Transcribe the data exactly, pictures excluded.

(Stored items)
------------------------------------------------------------
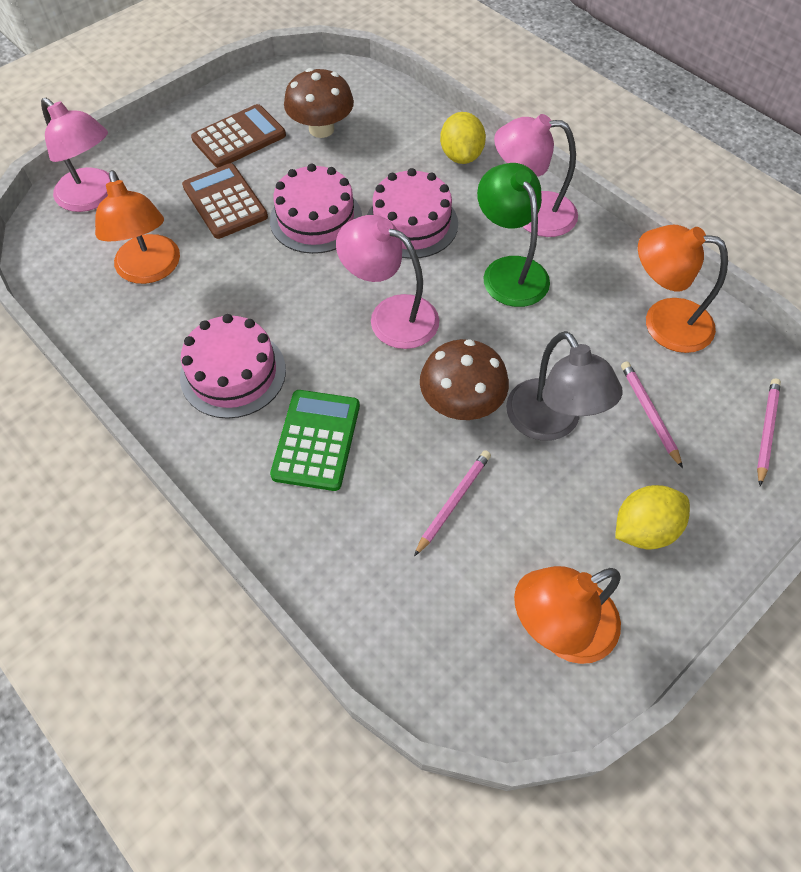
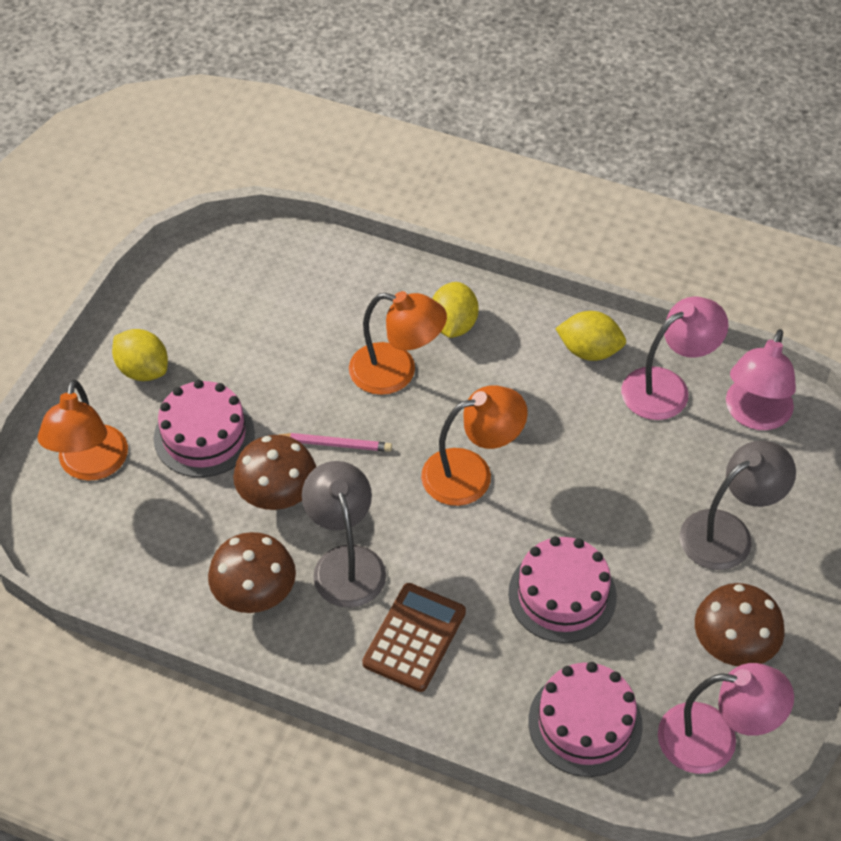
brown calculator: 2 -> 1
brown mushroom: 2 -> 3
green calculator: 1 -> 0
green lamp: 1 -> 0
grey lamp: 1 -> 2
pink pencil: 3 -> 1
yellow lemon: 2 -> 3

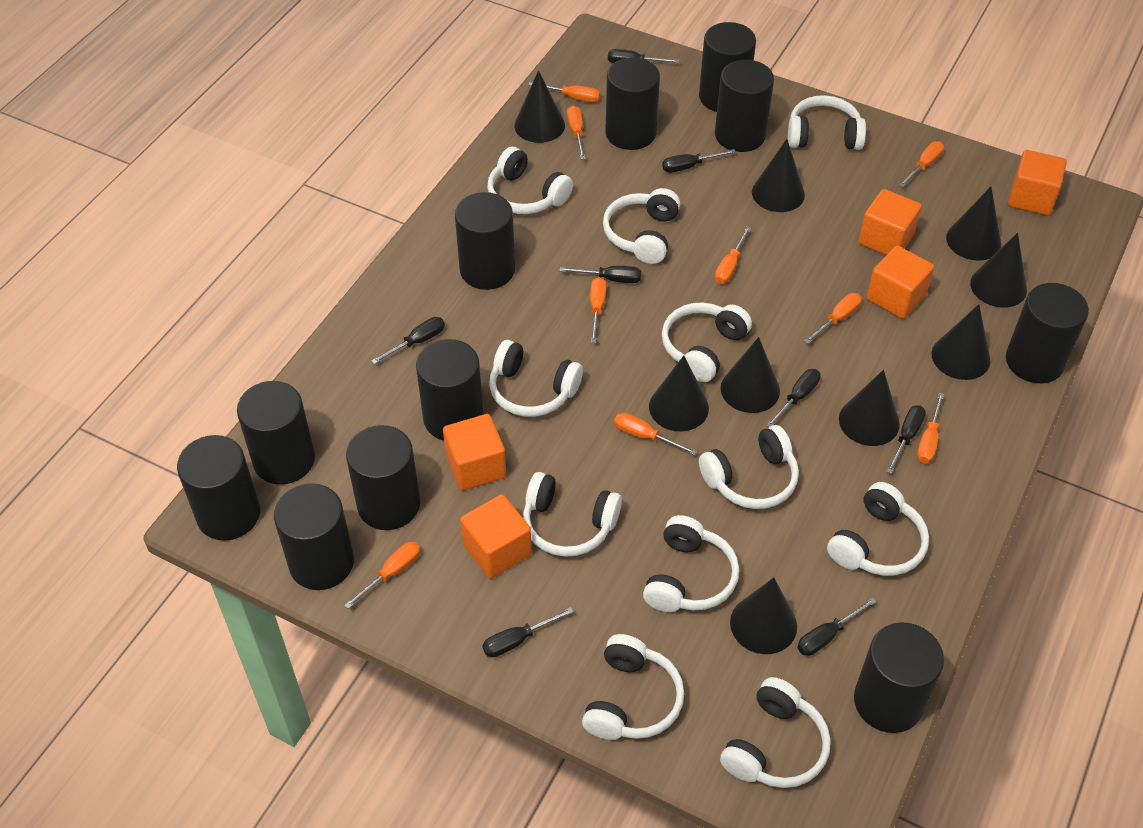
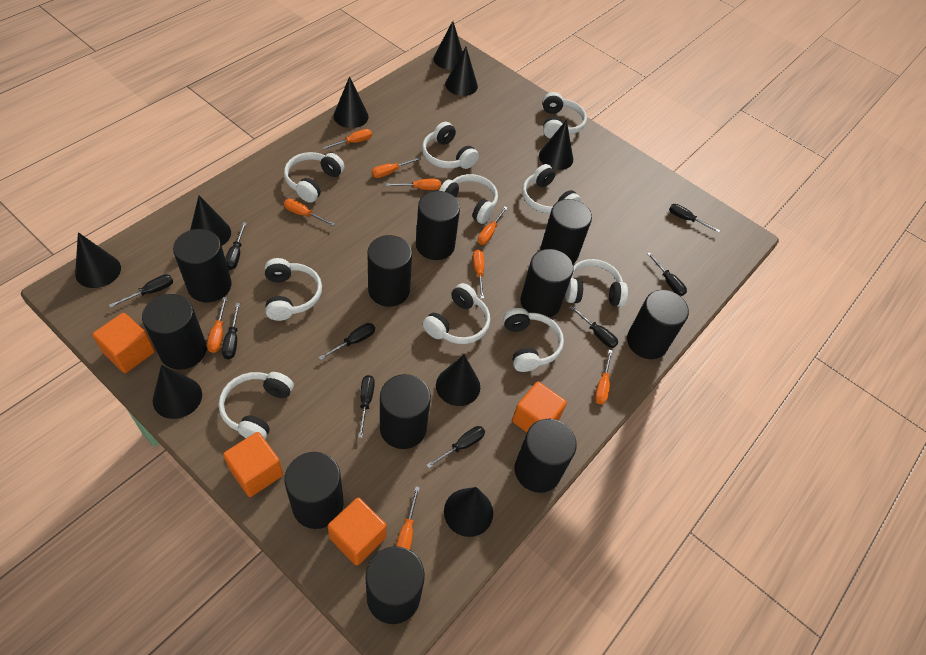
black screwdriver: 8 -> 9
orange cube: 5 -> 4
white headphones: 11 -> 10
------------------------------------------------------------
> _TASK OUTPUT_
brown calculator: 2 -> 1
brown mushroom: 2 -> 3
green calculator: 1 -> 0
green lamp: 1 -> 0
grey lamp: 1 -> 2
pink pencil: 3 -> 1
yellow lemon: 2 -> 3

black screwdriver: 8 -> 9
orange cube: 5 -> 4
white headphones: 11 -> 10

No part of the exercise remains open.